Data items:
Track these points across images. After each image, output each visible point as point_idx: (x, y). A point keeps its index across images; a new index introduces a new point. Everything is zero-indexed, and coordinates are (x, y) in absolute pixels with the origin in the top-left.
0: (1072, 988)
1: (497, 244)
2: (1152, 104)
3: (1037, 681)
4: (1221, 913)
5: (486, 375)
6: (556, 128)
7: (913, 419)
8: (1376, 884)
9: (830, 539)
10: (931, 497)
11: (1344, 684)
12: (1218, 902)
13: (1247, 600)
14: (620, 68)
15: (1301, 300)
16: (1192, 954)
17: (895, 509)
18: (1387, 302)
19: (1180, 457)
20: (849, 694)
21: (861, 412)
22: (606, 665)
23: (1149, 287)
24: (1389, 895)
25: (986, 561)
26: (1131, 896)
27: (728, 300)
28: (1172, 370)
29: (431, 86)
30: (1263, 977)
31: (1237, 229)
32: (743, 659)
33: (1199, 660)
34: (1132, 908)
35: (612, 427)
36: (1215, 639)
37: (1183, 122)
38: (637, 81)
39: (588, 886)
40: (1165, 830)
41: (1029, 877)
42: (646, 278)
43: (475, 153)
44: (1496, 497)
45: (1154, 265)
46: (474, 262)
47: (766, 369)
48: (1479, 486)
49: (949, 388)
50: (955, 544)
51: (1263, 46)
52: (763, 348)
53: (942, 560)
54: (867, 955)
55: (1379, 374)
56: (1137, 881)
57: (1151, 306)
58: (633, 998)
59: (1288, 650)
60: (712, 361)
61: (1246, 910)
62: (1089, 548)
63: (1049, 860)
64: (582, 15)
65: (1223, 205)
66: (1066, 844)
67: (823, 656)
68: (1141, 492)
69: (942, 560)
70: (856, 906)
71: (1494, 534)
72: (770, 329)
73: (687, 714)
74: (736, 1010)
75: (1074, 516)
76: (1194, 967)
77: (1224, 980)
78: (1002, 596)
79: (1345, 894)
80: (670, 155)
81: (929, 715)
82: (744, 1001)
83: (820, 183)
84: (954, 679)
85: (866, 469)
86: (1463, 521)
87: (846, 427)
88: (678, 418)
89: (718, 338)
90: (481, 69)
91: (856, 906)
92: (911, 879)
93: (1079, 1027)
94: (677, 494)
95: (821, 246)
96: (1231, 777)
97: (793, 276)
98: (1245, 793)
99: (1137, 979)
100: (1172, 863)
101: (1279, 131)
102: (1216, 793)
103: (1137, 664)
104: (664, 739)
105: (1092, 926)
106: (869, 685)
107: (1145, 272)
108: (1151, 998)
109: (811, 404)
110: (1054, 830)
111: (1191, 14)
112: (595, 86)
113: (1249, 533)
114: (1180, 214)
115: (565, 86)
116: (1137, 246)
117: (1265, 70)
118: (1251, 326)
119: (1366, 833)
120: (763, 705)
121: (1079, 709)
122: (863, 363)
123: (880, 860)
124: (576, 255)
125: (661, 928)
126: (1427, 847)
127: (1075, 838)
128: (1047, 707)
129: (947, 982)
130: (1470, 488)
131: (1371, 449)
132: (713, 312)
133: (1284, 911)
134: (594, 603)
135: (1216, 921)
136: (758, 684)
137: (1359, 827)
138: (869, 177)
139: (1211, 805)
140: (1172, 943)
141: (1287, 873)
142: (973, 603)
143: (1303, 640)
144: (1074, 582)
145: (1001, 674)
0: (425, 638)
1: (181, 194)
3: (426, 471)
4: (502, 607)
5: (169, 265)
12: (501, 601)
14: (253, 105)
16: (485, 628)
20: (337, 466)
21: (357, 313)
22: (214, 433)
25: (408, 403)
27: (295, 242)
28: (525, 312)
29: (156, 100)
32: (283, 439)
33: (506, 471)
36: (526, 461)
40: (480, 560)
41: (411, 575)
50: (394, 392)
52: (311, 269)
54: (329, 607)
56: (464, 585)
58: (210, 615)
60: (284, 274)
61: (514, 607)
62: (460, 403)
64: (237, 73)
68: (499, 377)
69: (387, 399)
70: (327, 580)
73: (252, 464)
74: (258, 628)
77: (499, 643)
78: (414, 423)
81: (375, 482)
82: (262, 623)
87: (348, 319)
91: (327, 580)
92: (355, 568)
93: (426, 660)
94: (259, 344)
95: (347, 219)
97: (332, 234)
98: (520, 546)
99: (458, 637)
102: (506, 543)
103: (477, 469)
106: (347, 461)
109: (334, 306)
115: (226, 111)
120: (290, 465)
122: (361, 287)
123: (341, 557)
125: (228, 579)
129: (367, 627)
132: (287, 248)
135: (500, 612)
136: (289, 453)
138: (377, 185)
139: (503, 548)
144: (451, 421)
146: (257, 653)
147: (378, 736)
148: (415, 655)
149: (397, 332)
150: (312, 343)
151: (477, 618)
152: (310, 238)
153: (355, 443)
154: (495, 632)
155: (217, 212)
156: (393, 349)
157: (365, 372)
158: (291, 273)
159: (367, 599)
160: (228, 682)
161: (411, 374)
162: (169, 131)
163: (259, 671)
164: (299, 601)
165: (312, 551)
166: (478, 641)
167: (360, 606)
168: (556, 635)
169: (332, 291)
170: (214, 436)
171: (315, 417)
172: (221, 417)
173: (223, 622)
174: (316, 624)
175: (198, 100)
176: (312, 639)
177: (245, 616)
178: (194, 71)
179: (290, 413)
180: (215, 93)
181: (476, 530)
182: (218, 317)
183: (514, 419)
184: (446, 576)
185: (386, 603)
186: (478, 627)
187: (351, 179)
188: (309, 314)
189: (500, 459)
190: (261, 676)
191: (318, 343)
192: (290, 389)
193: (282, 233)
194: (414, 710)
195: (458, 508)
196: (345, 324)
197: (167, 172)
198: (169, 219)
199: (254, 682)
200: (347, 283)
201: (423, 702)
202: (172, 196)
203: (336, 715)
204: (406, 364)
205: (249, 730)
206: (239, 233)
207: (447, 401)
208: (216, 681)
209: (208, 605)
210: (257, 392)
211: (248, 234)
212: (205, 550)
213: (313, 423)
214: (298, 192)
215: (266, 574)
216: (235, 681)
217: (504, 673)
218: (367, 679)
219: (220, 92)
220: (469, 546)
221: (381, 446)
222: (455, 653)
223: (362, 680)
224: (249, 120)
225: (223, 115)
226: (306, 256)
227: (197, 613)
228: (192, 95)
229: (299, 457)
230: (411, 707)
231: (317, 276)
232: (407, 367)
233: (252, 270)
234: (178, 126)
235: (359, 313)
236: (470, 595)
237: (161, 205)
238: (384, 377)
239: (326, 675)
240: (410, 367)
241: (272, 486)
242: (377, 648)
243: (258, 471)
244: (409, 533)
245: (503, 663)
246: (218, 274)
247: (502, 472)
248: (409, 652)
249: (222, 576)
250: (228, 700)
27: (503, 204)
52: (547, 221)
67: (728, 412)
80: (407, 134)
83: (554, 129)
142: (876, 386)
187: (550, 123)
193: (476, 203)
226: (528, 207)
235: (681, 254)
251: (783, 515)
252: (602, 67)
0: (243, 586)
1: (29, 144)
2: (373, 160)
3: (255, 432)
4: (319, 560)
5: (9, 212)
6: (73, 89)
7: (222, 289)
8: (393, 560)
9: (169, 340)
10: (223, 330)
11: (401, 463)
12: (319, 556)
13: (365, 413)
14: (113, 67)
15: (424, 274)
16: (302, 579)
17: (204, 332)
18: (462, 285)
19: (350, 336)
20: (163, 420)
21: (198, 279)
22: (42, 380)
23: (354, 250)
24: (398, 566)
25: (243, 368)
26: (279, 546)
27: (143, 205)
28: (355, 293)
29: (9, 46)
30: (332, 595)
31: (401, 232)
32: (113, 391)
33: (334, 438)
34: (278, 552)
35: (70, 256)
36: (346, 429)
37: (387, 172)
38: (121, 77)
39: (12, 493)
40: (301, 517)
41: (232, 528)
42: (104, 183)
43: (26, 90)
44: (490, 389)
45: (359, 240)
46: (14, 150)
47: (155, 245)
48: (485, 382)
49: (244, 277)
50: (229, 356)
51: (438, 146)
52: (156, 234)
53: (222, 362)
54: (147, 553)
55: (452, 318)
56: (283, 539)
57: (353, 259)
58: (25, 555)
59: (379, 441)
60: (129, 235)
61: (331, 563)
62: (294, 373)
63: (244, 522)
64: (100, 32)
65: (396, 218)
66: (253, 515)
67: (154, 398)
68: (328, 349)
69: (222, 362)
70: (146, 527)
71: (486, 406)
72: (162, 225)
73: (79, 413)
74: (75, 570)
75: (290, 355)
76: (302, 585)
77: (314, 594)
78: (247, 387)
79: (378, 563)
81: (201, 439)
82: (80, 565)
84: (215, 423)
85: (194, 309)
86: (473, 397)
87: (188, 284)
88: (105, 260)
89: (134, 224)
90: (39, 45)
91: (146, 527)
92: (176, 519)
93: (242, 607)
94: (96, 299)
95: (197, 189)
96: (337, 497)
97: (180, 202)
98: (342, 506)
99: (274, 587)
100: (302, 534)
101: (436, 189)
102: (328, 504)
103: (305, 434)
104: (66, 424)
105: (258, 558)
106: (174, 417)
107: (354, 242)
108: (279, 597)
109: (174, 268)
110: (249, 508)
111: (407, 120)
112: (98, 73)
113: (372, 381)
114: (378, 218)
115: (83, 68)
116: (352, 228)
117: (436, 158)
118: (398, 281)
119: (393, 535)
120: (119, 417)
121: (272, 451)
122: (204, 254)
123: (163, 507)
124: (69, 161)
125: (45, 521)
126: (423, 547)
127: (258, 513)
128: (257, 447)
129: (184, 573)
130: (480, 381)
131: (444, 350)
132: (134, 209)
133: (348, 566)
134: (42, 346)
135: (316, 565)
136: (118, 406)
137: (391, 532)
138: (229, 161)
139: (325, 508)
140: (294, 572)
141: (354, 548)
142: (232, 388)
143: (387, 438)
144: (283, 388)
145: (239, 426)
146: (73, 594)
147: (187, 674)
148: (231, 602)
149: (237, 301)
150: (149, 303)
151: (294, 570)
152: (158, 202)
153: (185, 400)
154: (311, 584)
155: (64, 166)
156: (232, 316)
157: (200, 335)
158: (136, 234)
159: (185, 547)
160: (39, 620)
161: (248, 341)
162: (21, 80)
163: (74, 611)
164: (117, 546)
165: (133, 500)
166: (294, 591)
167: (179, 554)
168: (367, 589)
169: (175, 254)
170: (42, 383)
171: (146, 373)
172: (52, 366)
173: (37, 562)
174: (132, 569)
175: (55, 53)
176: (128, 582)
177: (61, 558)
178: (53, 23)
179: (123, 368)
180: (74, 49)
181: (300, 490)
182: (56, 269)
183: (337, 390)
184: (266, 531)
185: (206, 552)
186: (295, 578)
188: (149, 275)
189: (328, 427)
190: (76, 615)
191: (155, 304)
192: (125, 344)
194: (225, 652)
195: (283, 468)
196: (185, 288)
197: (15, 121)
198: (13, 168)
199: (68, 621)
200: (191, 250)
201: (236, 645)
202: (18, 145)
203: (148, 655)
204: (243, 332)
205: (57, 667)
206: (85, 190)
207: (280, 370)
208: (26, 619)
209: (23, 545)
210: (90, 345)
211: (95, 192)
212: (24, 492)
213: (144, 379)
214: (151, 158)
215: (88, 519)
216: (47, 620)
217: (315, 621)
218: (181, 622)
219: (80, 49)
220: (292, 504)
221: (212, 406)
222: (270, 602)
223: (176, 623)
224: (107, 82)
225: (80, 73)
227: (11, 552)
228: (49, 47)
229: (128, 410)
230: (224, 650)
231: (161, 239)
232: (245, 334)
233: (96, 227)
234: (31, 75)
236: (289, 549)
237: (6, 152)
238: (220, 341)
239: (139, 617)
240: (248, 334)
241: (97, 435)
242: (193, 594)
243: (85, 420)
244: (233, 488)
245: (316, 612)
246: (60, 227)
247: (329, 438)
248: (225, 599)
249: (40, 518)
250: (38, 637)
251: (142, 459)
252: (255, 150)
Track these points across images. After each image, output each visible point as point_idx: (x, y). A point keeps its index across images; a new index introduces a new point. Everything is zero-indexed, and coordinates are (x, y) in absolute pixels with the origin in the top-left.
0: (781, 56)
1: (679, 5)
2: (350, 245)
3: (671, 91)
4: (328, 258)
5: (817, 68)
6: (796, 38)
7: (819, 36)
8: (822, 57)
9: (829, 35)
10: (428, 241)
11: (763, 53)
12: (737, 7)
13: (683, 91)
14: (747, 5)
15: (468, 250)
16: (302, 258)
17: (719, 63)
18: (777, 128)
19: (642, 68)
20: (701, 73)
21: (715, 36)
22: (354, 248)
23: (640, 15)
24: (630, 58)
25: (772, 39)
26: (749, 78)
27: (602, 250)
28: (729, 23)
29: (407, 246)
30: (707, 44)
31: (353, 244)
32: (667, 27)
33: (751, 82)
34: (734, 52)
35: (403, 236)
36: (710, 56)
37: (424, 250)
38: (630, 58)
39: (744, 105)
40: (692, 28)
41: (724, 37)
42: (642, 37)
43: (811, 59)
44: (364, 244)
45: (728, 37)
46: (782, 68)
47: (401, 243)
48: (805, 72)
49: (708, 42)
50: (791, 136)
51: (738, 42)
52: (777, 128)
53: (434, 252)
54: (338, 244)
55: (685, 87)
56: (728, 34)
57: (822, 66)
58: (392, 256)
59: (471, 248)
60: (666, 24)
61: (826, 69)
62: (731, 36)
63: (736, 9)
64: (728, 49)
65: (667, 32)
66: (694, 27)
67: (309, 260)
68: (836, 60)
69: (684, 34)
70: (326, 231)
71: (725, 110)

*To be done:* Rewrite everything from the line containing "146: (257, 653)" down to the line containing "180: (215, 93)", changing each "312" to "318" and leaving everything else unchanged.

*Solution:*
146: (257, 653)
147: (378, 736)
148: (415, 655)
149: (397, 332)
150: (318, 343)
151: (477, 618)
152: (310, 238)
153: (355, 443)
154: (495, 632)
155: (217, 212)
156: (393, 349)
157: (365, 372)
158: (291, 273)
159: (367, 599)
160: (228, 682)
161: (411, 374)
162: (169, 131)
163: (259, 671)
164: (299, 601)
165: (318, 551)
166: (478, 641)
167: (360, 606)
168: (556, 635)
169: (332, 291)
170: (214, 436)
171: (315, 417)
172: (221, 417)
173: (223, 622)
174: (316, 624)
175: (198, 100)
176: (318, 639)
177: (245, 616)
178: (194, 71)
179: (290, 413)
180: (215, 93)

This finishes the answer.